Records for this task:
▬▬▬▬▬▬

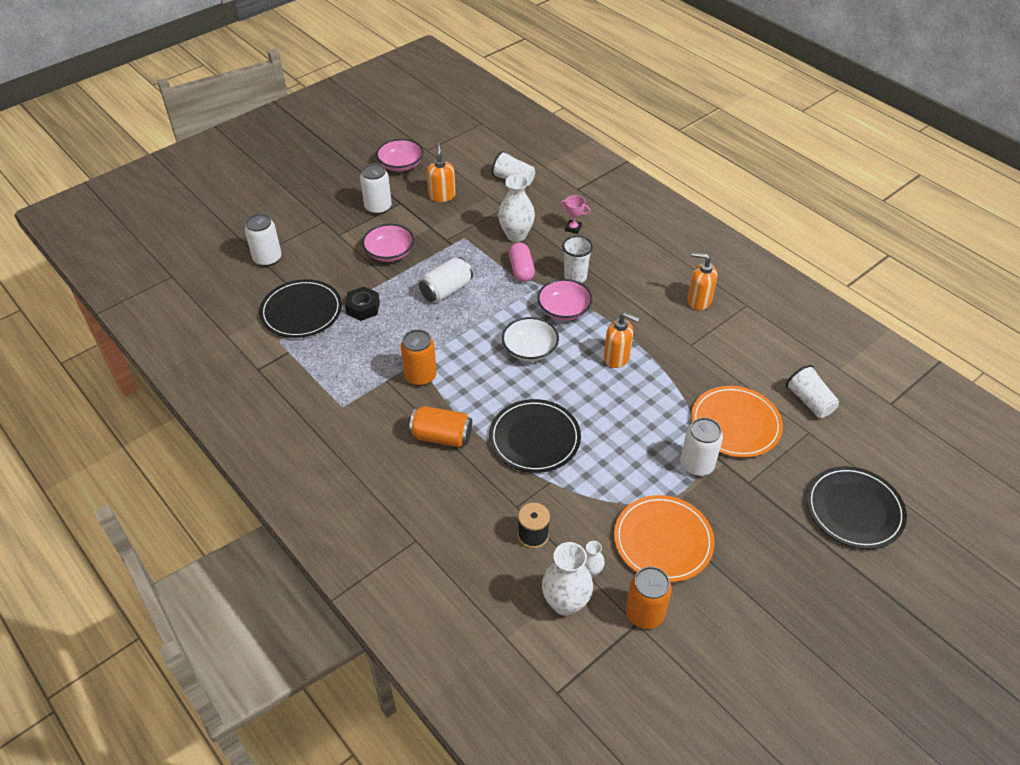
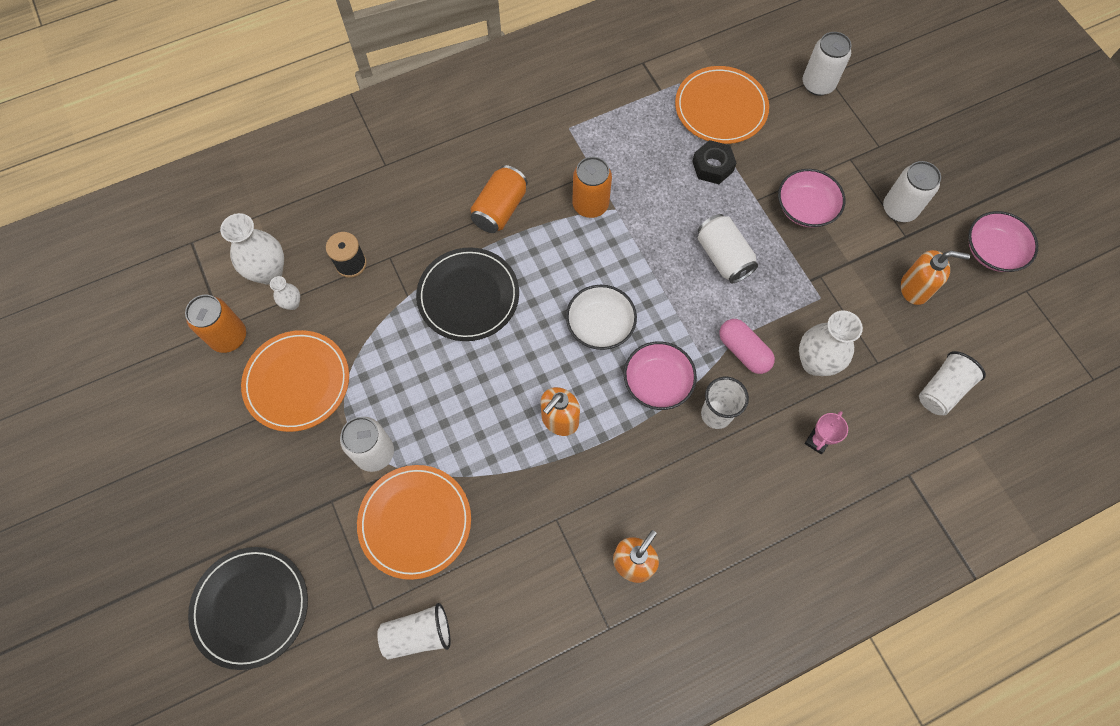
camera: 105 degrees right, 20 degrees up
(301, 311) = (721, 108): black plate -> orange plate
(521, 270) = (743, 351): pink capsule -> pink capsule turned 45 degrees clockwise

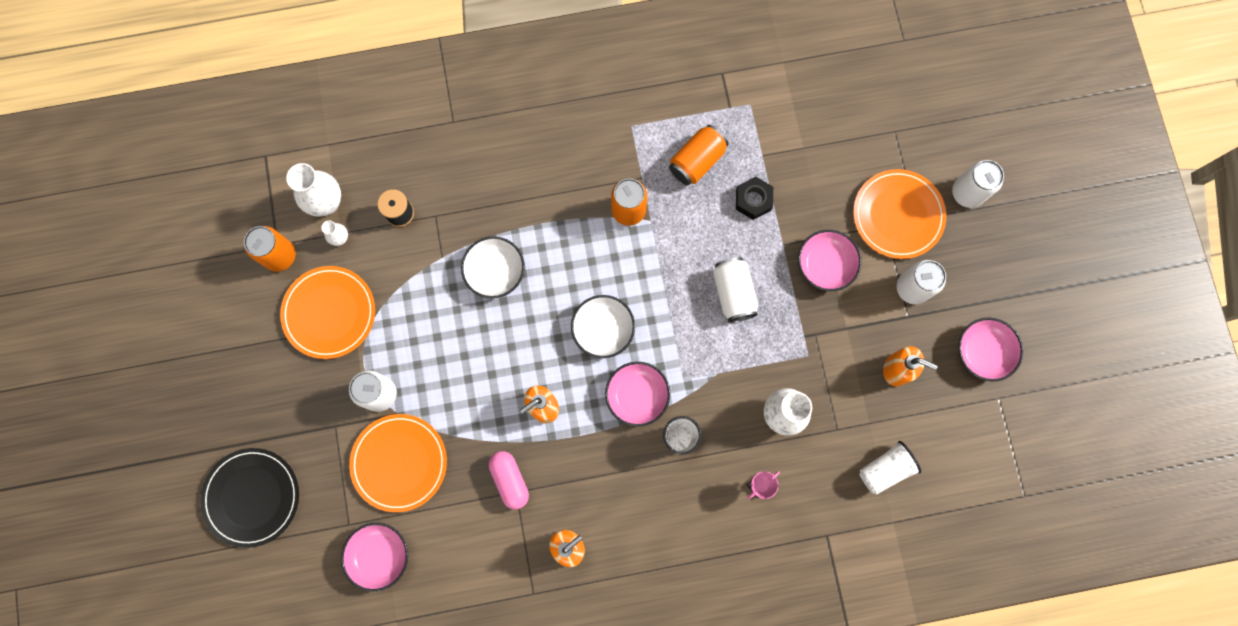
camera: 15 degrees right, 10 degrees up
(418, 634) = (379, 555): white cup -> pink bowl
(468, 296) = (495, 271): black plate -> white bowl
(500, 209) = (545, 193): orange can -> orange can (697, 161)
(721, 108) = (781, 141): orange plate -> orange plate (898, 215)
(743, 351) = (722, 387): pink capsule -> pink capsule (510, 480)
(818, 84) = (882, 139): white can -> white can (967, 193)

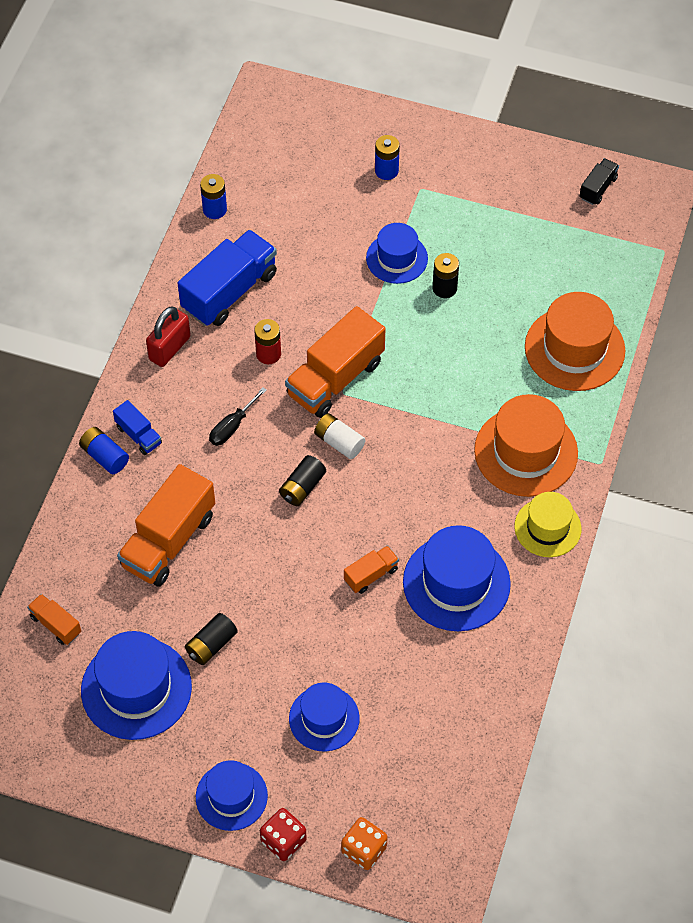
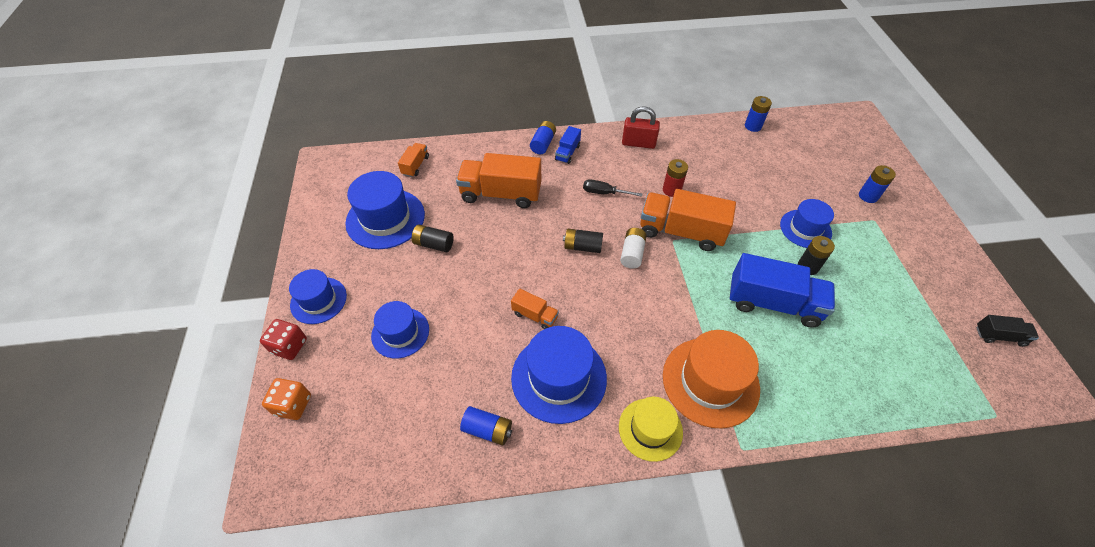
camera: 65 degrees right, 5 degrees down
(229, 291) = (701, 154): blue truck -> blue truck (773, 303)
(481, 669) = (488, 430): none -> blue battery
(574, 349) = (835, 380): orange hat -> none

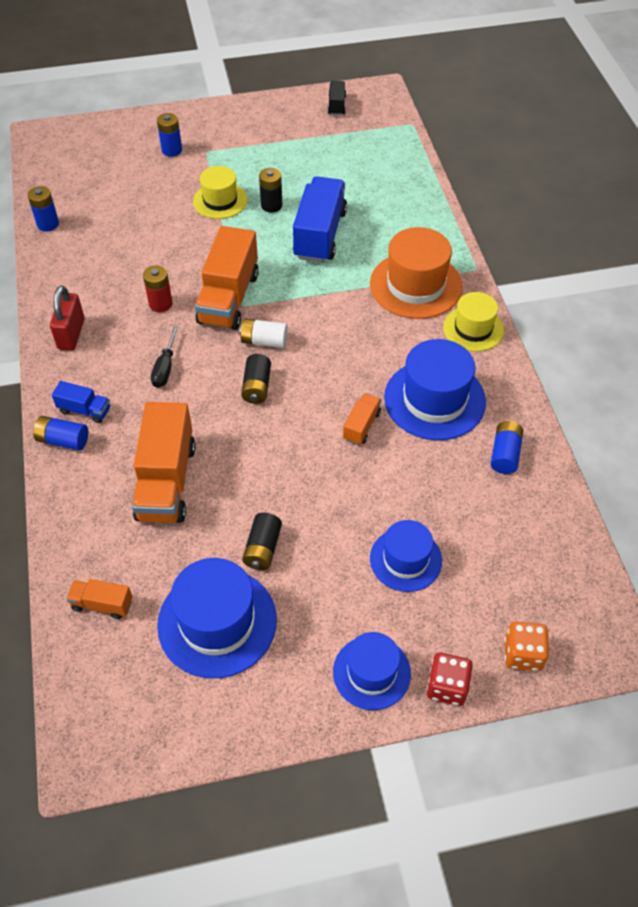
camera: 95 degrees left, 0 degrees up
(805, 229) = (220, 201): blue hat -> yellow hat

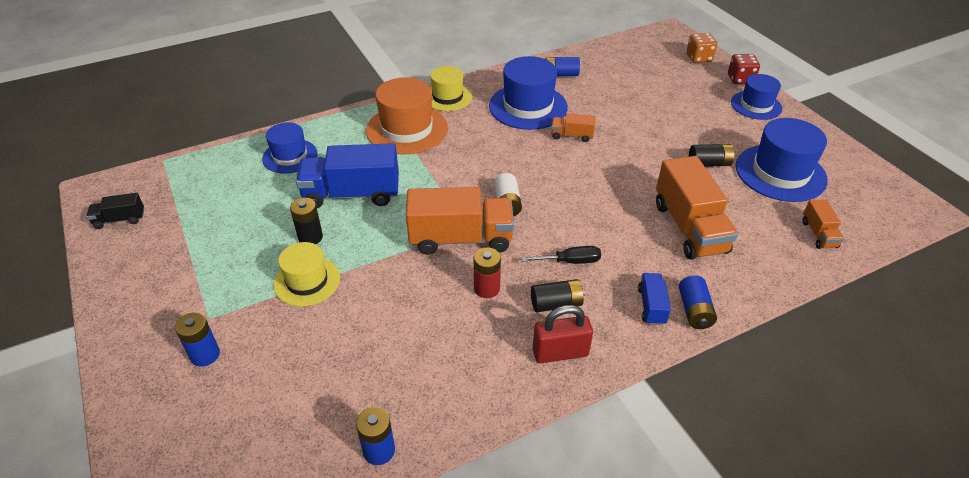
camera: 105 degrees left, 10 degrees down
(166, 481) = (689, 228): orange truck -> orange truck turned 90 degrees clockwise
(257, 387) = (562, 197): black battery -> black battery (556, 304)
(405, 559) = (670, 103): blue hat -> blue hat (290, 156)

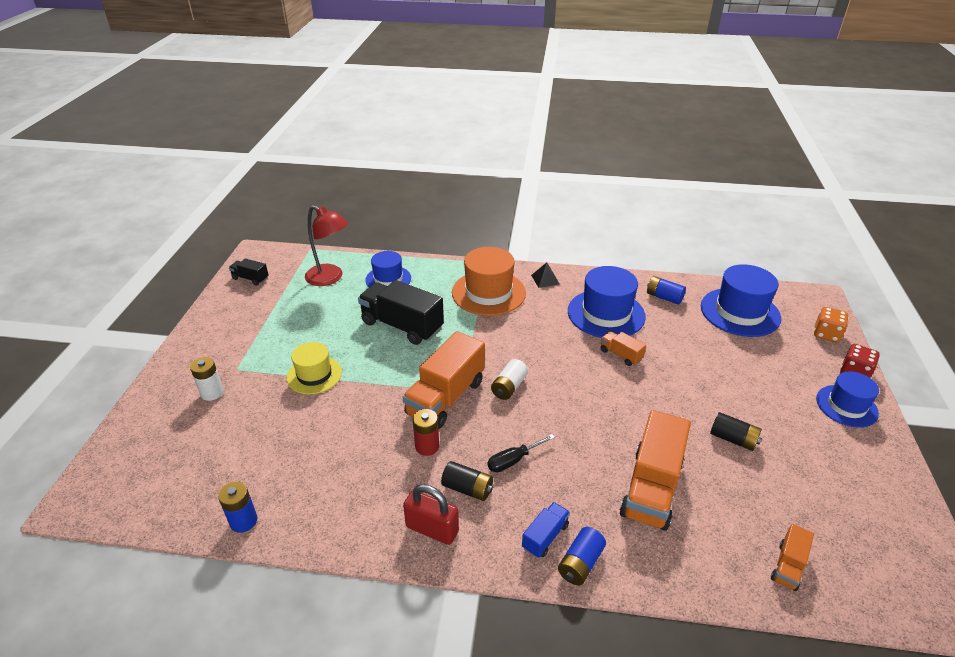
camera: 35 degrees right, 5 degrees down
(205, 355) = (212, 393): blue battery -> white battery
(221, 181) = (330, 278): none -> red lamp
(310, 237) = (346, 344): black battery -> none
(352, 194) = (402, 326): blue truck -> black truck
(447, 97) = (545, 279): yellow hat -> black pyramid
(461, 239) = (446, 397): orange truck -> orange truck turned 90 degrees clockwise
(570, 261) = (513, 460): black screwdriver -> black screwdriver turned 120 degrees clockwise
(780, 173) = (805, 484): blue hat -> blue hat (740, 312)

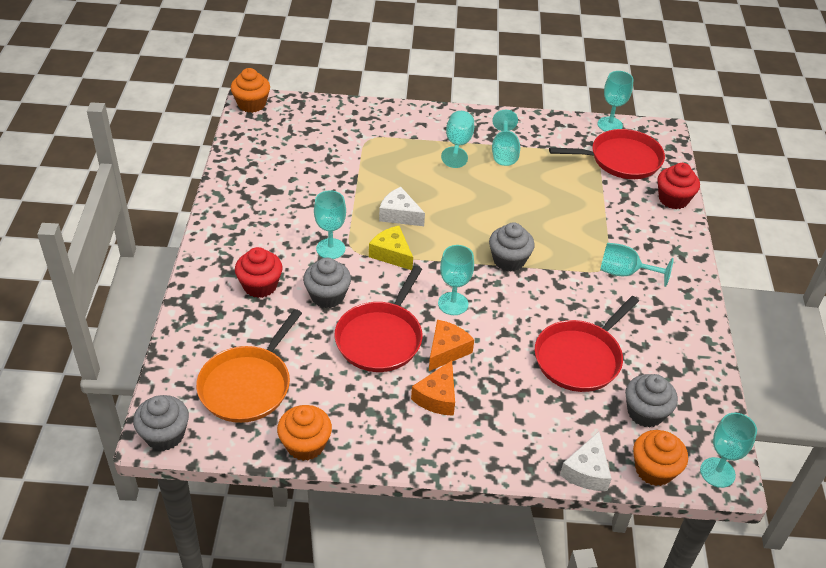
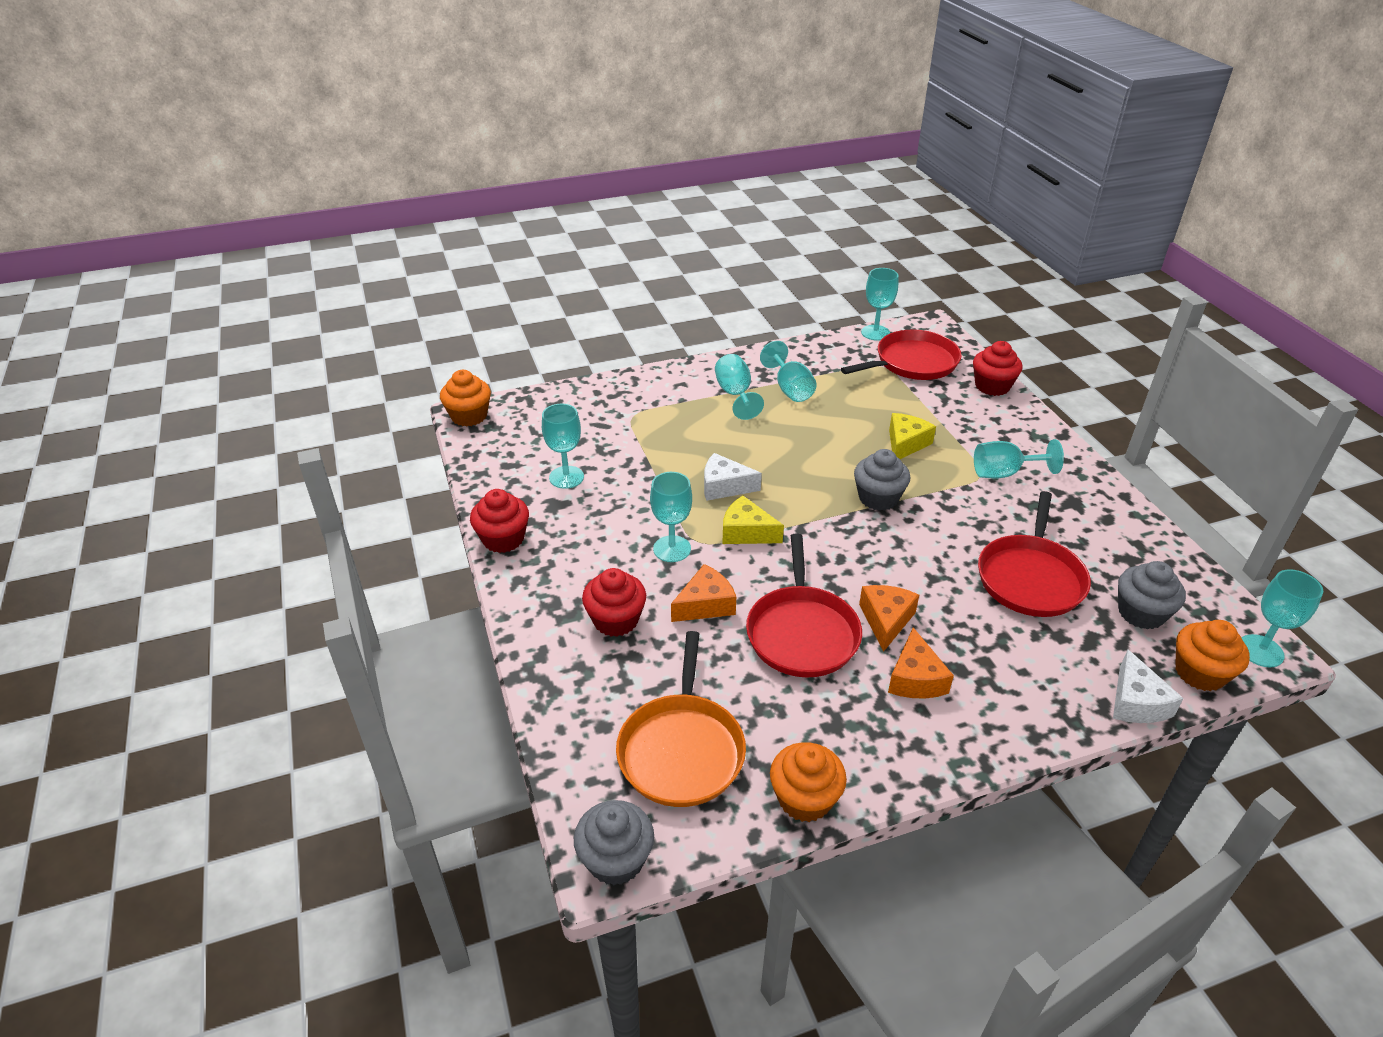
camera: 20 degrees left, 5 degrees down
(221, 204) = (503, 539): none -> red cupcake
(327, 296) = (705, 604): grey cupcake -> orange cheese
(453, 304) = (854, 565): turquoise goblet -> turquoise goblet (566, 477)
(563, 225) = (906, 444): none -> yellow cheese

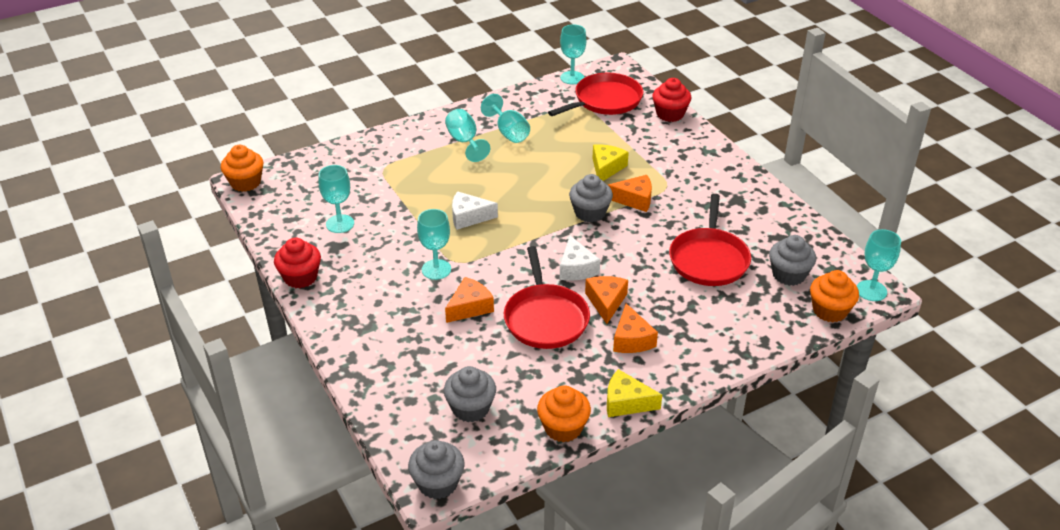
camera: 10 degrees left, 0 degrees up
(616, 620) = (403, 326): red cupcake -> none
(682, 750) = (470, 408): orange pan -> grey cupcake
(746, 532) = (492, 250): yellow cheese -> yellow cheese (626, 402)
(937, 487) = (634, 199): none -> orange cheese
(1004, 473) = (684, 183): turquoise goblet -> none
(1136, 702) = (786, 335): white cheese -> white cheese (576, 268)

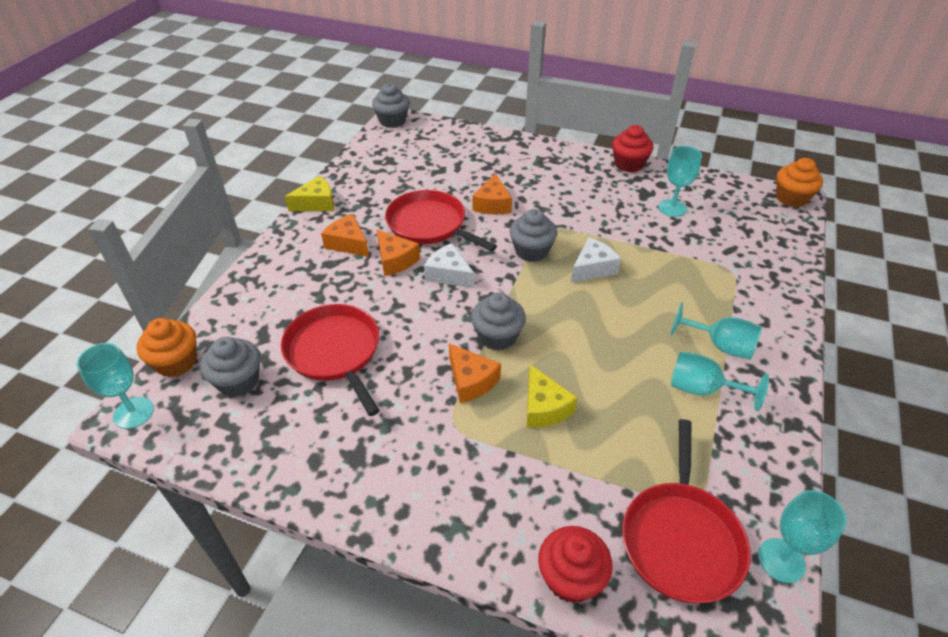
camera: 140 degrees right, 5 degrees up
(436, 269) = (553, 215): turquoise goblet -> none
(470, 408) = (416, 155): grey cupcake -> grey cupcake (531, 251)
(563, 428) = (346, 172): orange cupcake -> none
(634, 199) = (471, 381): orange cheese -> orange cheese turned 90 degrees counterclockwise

▬▬▬▬▬▬

Exercise brief:
The line containing "(937, 487) = (634, 199): none" and all lines after it, through the last line of the records, should be returned exactly. Omit the pictures.

Task result:
(937, 487) = (634, 199): none -> orange cheese
(1004, 473) = (684, 183): turquoise goblet -> none
(1136, 702) = (786, 335): white cheese -> white cheese (576, 268)

camera: 140 degrees right, 5 degrees up
(436, 269) = (553, 215): turquoise goblet -> none
(470, 408) = (416, 155): grey cupcake -> grey cupcake (531, 251)
(563, 428) = (346, 172): orange cupcake -> none
(634, 199) = (471, 381): orange cheese -> orange cheese turned 90 degrees counterclockwise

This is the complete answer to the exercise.